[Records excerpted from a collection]
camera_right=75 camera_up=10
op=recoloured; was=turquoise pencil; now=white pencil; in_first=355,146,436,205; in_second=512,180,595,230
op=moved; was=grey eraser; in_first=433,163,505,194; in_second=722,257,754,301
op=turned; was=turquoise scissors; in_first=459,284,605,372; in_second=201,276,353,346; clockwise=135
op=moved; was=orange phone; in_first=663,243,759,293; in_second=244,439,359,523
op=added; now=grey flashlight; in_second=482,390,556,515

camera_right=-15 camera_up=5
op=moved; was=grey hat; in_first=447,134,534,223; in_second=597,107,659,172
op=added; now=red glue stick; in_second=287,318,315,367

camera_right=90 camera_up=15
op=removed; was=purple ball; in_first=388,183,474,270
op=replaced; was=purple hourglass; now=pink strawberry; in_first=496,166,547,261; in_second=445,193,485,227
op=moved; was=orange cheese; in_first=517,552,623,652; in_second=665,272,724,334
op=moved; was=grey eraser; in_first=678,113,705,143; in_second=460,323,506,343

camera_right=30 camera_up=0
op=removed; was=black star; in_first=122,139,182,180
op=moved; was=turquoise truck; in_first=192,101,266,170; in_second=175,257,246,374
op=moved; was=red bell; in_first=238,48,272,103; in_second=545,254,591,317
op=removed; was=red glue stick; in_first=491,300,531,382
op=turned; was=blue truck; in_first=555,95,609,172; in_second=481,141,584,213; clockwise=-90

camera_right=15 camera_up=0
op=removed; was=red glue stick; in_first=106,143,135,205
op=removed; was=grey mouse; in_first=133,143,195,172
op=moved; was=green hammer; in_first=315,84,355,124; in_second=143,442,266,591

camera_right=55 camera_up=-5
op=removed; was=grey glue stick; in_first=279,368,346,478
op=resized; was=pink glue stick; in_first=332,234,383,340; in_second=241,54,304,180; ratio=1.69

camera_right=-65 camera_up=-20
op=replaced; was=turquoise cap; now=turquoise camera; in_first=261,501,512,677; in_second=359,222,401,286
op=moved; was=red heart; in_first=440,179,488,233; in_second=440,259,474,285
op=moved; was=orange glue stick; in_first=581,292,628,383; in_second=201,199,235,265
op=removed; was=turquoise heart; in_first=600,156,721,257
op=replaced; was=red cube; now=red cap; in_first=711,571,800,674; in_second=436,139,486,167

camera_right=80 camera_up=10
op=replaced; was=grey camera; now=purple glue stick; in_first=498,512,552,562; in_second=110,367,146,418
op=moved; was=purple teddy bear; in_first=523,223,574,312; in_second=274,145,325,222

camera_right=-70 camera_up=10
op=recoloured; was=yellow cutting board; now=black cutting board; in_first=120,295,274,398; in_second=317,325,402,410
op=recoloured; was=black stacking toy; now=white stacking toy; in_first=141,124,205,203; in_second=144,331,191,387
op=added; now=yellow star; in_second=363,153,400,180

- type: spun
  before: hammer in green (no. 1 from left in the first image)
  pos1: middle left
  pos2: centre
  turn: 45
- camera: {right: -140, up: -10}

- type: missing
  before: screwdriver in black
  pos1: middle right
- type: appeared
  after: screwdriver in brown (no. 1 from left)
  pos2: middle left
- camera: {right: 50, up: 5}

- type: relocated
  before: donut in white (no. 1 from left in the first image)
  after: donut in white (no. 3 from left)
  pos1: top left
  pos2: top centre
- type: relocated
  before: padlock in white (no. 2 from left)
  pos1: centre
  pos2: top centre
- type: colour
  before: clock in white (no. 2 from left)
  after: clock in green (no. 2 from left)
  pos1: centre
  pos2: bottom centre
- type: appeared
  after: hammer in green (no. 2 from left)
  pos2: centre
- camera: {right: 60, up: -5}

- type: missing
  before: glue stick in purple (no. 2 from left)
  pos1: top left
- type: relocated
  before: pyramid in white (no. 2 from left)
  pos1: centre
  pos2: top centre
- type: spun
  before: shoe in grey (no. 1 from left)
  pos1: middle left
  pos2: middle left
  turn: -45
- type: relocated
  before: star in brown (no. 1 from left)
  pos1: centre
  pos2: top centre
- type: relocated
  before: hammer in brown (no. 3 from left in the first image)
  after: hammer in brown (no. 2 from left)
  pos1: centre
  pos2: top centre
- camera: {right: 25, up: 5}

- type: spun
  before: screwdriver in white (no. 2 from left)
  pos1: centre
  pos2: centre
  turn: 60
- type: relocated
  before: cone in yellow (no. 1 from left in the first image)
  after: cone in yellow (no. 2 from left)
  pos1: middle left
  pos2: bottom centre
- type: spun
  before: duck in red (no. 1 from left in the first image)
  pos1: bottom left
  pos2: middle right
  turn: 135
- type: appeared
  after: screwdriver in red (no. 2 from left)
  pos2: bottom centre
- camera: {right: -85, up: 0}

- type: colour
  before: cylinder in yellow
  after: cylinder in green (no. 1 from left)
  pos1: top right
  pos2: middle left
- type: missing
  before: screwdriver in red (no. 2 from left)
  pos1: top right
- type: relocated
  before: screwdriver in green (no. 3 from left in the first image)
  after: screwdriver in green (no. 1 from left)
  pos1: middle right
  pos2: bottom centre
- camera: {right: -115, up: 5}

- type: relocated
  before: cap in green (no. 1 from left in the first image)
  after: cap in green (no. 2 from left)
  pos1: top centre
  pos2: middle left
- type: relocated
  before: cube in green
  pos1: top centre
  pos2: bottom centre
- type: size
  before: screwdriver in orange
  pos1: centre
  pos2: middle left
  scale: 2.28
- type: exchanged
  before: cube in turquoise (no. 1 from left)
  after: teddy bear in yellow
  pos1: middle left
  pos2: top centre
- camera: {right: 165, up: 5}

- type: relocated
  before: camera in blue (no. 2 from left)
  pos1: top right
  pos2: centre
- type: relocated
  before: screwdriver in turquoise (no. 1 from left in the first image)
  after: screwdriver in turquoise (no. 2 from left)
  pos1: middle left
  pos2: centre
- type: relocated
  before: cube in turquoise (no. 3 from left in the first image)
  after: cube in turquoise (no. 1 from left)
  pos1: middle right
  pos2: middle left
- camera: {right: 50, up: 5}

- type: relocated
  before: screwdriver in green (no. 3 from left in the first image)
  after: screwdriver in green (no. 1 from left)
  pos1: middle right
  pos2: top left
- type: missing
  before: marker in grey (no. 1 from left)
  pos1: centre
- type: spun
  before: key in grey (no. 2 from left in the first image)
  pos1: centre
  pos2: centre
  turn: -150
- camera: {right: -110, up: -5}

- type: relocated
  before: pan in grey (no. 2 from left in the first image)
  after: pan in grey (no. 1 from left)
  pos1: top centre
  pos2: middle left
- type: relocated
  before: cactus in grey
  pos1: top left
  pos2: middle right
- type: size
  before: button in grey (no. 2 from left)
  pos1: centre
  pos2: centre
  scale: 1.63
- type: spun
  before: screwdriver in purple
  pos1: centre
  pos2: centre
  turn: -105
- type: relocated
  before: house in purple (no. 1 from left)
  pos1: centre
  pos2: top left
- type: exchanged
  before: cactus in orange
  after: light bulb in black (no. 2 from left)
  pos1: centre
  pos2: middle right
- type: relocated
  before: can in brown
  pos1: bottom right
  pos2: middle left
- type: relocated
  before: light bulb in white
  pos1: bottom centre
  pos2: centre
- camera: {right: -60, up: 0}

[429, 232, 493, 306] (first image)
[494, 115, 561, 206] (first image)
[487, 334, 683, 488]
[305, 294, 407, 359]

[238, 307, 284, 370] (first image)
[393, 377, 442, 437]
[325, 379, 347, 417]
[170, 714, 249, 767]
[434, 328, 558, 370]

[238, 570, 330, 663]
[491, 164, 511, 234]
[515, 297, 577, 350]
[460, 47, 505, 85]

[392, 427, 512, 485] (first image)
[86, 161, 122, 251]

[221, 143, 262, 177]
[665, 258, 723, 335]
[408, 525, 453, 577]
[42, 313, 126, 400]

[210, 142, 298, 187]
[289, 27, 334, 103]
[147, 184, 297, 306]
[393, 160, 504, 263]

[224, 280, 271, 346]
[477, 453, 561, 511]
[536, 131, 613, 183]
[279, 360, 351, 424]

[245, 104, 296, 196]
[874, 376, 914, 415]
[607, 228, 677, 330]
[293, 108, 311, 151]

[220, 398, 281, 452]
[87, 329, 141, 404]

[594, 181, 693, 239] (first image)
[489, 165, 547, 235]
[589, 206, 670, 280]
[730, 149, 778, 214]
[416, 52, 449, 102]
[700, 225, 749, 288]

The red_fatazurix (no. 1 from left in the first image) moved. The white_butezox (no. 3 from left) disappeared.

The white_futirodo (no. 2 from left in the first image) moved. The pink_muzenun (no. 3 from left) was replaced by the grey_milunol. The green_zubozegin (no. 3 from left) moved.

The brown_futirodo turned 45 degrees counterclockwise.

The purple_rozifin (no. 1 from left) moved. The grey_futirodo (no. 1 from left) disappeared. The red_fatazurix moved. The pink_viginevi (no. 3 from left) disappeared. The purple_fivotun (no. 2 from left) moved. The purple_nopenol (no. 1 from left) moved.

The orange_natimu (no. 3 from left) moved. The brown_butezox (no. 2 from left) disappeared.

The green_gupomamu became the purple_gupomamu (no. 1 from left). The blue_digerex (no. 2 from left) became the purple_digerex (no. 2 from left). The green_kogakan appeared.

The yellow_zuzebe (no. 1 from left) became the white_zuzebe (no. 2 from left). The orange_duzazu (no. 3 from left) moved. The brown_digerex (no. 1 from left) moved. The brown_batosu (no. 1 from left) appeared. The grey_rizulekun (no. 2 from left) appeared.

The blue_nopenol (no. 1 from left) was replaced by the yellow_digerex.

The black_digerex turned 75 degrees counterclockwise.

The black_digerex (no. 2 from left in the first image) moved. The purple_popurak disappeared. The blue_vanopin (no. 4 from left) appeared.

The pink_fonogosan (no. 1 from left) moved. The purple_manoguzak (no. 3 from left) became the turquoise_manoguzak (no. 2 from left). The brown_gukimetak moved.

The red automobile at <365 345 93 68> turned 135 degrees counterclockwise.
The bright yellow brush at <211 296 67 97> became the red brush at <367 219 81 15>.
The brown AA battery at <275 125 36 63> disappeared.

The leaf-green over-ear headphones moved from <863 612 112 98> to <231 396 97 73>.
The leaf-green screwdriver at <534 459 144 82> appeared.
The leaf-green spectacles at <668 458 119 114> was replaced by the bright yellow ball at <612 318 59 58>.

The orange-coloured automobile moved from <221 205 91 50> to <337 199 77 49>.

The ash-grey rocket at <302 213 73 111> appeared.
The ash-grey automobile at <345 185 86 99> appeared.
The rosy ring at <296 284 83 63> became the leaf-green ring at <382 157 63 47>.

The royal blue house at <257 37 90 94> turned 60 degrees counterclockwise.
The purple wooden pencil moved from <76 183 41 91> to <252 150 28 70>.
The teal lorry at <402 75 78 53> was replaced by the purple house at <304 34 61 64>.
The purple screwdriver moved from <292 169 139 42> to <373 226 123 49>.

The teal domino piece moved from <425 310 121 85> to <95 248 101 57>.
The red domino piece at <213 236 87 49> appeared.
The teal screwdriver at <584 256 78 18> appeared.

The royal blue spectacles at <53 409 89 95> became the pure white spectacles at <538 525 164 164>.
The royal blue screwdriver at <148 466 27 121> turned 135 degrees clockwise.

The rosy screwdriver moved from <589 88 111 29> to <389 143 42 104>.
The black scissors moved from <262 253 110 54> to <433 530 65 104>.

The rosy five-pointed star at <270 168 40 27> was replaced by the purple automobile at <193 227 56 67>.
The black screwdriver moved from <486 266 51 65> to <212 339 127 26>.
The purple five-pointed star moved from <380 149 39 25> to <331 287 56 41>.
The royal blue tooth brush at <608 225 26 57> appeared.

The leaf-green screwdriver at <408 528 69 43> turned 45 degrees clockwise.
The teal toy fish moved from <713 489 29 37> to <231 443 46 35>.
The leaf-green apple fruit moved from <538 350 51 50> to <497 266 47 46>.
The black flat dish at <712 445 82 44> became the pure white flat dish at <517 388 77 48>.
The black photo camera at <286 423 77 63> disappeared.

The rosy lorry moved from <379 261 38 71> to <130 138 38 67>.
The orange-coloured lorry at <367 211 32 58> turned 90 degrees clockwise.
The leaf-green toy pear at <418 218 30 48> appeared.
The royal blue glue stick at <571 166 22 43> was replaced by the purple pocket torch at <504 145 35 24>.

> WORK INSTRUCTION
Look above and repeat, character for character, the lines from the first one to the line with "op=moved; was=orange phone;", counting both.

> REPLY
camera_right=75 camera_up=10
op=recoloured; was=turquoise pencil; now=white pencil; in_first=355,146,436,205; in_second=512,180,595,230
op=moved; was=grey eraser; in_first=433,163,505,194; in_second=722,257,754,301
op=turned; was=turquoise scissors; in_first=459,284,605,372; in_second=201,276,353,346; clockwise=135
op=moved; was=orange phone; in_first=663,243,759,293; in_second=244,439,359,523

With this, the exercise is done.